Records
____________

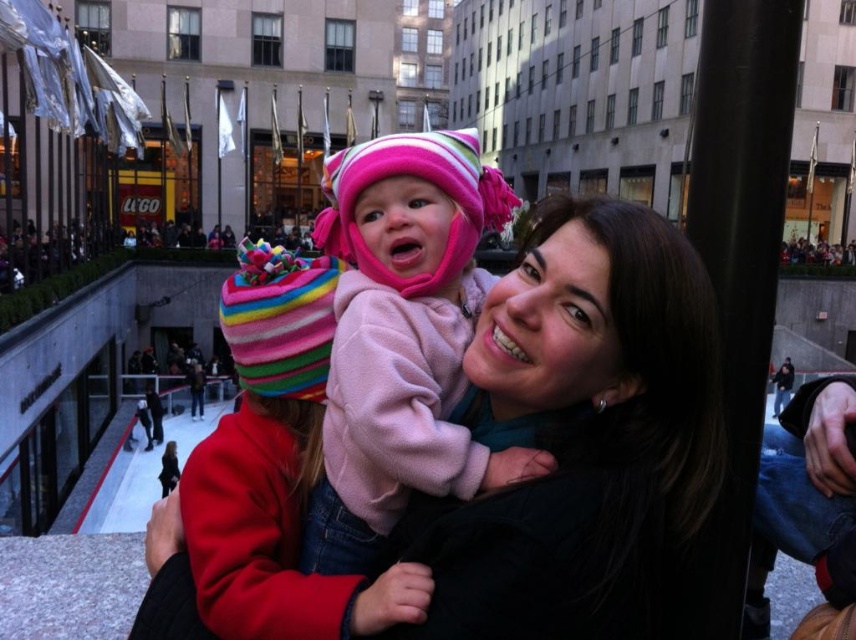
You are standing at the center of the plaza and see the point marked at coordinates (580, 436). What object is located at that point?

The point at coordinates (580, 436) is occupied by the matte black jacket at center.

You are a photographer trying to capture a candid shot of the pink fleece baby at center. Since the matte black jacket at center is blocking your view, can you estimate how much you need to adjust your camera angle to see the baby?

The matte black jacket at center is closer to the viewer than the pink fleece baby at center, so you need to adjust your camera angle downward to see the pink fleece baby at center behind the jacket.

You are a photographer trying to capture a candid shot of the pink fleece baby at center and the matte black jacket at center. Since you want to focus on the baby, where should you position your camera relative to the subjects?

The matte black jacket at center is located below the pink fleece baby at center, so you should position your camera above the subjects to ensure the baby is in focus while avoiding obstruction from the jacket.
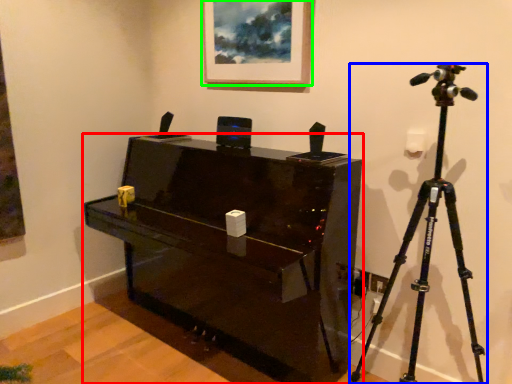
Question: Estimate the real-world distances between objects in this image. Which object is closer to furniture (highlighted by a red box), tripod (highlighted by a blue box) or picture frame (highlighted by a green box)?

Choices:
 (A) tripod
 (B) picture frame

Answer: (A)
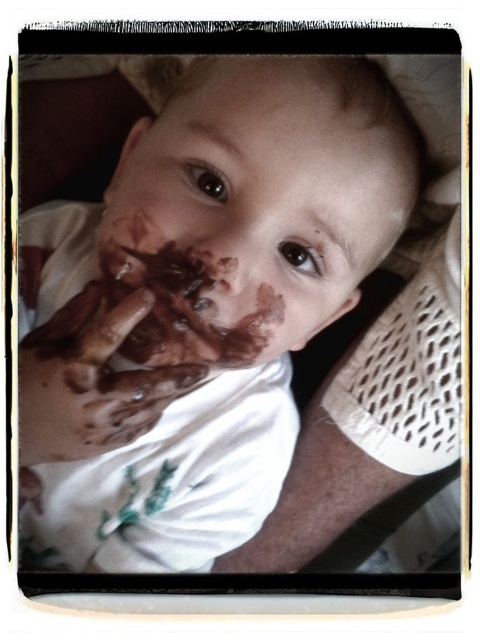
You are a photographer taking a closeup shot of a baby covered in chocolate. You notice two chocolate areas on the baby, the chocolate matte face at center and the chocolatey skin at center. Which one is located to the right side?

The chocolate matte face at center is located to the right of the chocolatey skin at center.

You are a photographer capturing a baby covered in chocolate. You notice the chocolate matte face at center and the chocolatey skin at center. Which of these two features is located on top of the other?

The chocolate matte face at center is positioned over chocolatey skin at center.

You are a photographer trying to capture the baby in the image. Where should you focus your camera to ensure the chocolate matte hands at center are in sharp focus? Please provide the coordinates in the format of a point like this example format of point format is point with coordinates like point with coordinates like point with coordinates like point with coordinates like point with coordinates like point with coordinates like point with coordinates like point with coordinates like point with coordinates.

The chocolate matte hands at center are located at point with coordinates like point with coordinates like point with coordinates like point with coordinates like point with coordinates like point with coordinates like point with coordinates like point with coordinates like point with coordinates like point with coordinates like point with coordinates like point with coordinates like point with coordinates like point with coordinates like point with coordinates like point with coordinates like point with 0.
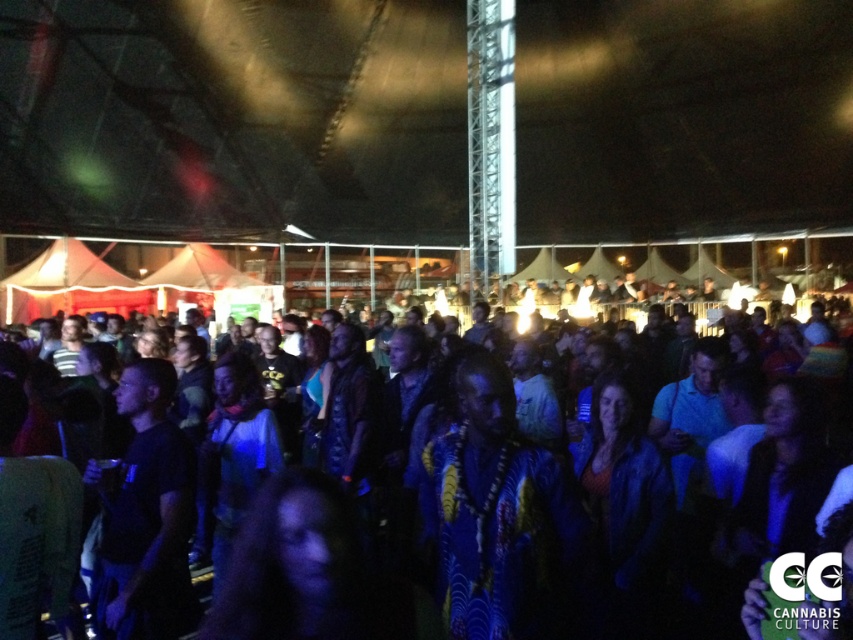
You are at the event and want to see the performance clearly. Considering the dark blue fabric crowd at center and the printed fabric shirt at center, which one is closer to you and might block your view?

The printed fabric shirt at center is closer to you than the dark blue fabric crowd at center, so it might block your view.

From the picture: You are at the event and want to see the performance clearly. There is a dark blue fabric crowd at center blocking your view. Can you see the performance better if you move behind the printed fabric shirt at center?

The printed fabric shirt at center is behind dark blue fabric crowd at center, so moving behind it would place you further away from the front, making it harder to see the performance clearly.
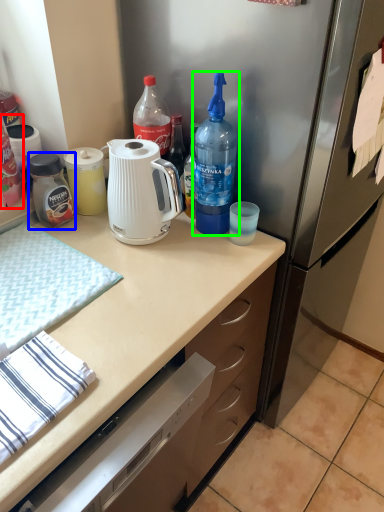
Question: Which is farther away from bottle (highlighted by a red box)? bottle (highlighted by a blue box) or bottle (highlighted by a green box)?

____________

• [SET TASK]: Retype everything in the data above, from the line containing "The matte black jacket at center is closer" down to the line containing "The matte black jacket at center is located", with no changes.

• [REPLY]:
The matte black jacket at center is closer to the viewer than the pink fleece baby at center, so you need to adjust your camera angle downward to see the pink fleece baby at center behind the jacket.

You are a photographer trying to capture a candid shot of the pink fleece baby at center and the matte black jacket at center. Since you want to focus on the baby, where should you position your camera relative to the subjects?

The matte black jacket at center is located below the pink fleece baby at center, so you should position your camera above the subjects to ensure the baby is in focus while avoiding obstruction from the jacket.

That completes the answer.